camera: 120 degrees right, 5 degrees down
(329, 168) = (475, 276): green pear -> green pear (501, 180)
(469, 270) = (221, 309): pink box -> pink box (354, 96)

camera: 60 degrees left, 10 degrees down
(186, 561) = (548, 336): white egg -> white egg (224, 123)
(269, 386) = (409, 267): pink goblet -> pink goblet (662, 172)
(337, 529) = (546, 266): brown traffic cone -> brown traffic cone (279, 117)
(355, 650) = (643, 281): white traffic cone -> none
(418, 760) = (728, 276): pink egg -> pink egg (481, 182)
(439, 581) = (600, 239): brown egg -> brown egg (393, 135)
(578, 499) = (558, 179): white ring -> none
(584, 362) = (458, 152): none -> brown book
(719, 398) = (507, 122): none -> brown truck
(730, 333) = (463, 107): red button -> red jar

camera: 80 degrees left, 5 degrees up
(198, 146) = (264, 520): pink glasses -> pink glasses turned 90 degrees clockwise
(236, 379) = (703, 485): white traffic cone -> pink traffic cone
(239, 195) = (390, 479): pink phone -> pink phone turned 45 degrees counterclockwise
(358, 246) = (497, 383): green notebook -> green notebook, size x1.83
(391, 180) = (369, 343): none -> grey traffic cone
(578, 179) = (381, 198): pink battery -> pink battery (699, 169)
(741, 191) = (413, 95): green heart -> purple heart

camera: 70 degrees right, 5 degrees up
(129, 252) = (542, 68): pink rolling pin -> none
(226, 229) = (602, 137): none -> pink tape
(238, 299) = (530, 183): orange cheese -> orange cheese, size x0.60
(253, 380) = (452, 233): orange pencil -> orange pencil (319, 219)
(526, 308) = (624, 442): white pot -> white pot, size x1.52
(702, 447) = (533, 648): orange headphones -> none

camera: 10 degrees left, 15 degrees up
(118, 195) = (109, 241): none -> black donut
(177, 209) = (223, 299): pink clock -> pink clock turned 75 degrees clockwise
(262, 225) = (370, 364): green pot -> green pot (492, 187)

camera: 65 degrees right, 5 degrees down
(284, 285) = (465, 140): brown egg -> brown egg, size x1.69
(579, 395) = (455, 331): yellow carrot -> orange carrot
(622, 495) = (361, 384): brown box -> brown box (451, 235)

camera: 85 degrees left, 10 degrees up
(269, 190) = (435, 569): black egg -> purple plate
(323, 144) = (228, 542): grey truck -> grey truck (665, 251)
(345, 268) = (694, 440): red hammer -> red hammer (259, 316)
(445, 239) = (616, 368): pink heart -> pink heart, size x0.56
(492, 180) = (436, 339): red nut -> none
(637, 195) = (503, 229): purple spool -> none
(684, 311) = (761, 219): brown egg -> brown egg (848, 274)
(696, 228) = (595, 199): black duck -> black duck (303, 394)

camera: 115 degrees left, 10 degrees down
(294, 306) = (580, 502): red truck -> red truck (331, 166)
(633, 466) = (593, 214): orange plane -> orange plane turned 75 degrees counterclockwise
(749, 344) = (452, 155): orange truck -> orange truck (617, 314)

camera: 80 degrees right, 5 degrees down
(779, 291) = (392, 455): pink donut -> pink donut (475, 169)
━━━━━━━━━━
Activity —
Starting with the line that contains "(633, 466) = (593, 214): orange", return every line through the last one of the records, exactly as written.

Answer space —
(633, 466) = (593, 214): orange plane -> orange plane turned 75 degrees counterclockwise
(749, 344) = (452, 155): orange truck -> orange truck (617, 314)

camera: 80 degrees right, 5 degrees down
(779, 291) = (392, 455): pink donut -> pink donut (475, 169)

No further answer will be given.